+++ Data provided +++

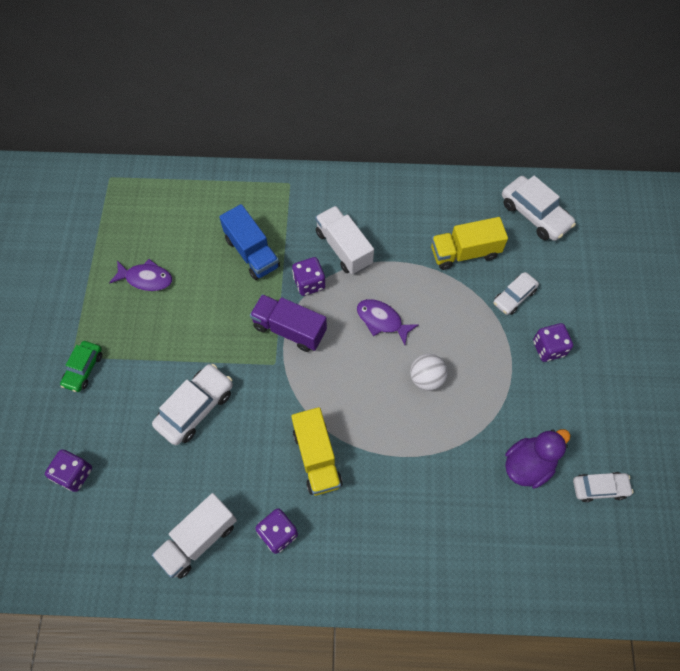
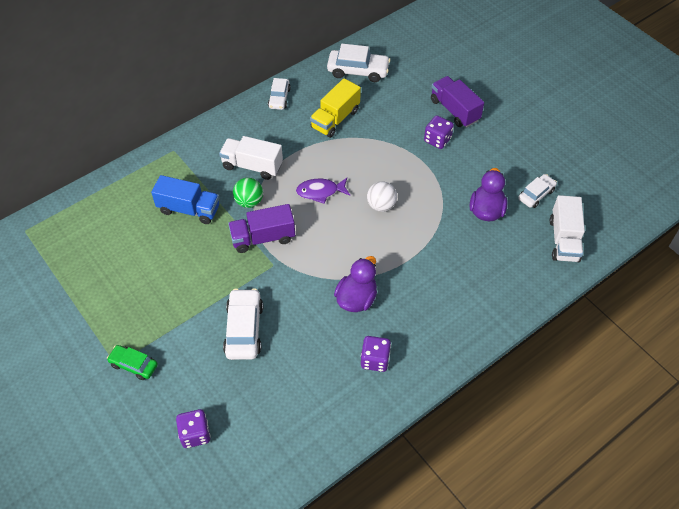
camera: 40 degrees left, 10 degrees down
(84, 369) = (133, 365): green car -> green car turned 135 degrees clockwise
(146, 278) = (124, 276): purple fish -> none
(199, 539) = (326, 404): white truck -> white truck (564, 240)
(309, 283) = (249, 202): purple dice -> green ball
(317, 457) = (356, 299): yellow truck -> purple duck
(514, 297) = (390, 125): white car -> white car (279, 98)
(597, 327) = (454, 110): none -> purple truck

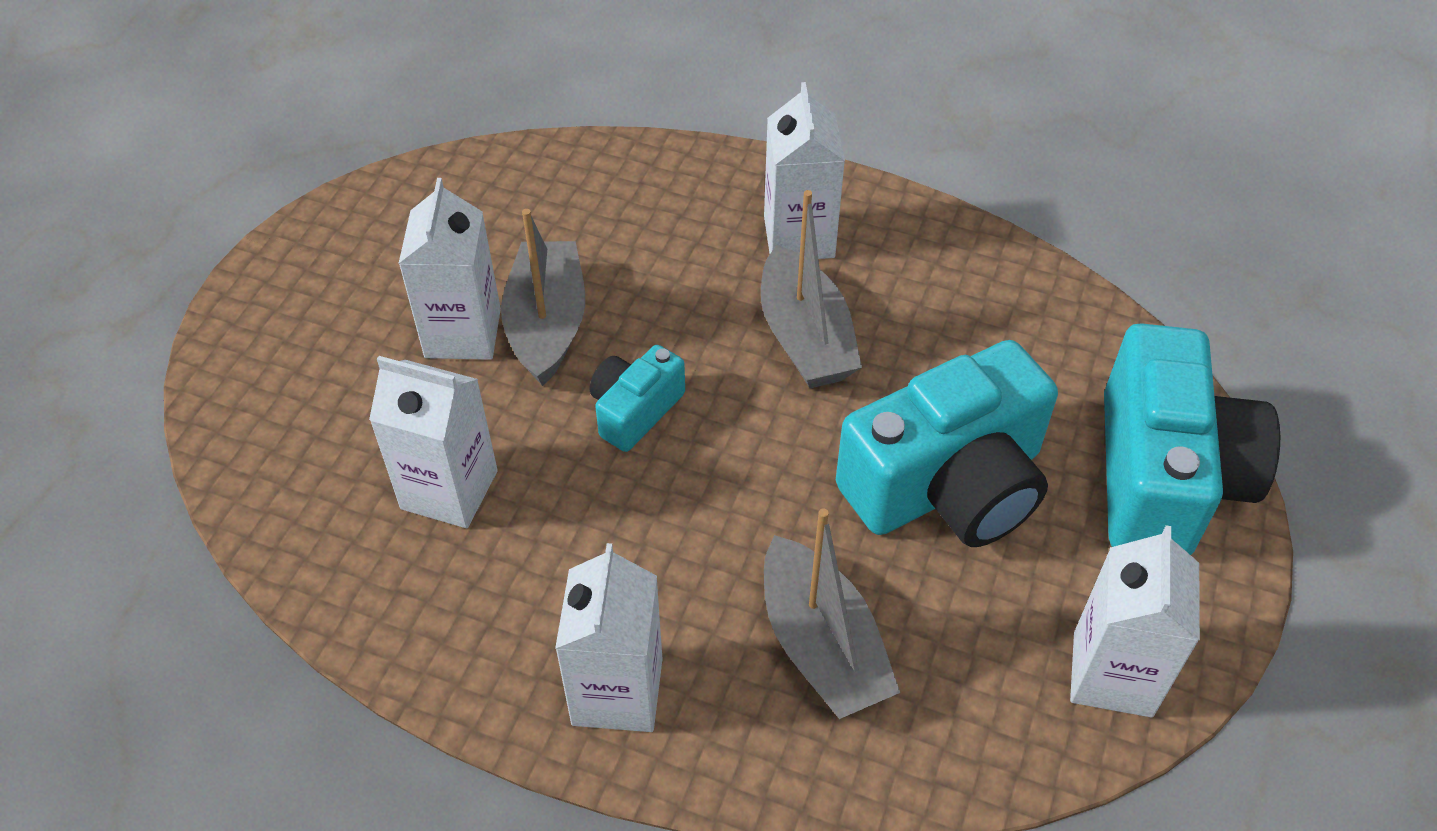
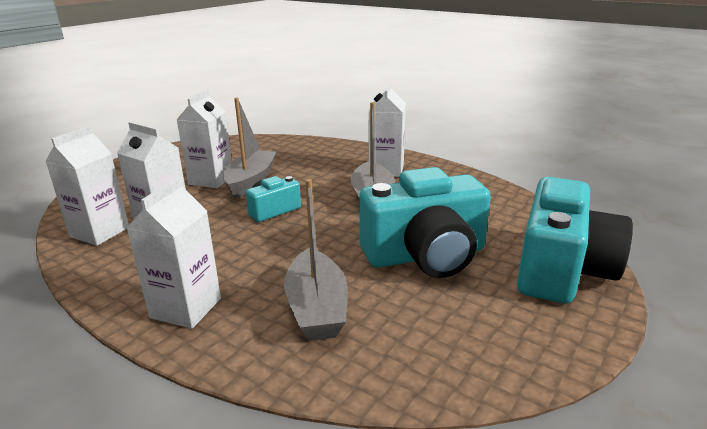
camera: 15 degrees right, 25 degrees down
(1112, 674) = (503, 352): white carton -> white carton (99, 232)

+++

How to complete this task =>
Reproduce exactly, and only, the lines from the one holding "(146, 278) = (124, 276): purple fish -> none" through the final line of the entries. Do not include the pictures.

Answer section =>
(146, 278) = (124, 276): purple fish -> none
(199, 539) = (326, 404): white truck -> white truck (564, 240)
(309, 283) = (249, 202): purple dice -> green ball
(317, 457) = (356, 299): yellow truck -> purple duck
(514, 297) = (390, 125): white car -> white car (279, 98)
(597, 327) = (454, 110): none -> purple truck

camera: 15 degrees right, 25 degrees down
(1112, 674) = (503, 352): white carton -> white carton (99, 232)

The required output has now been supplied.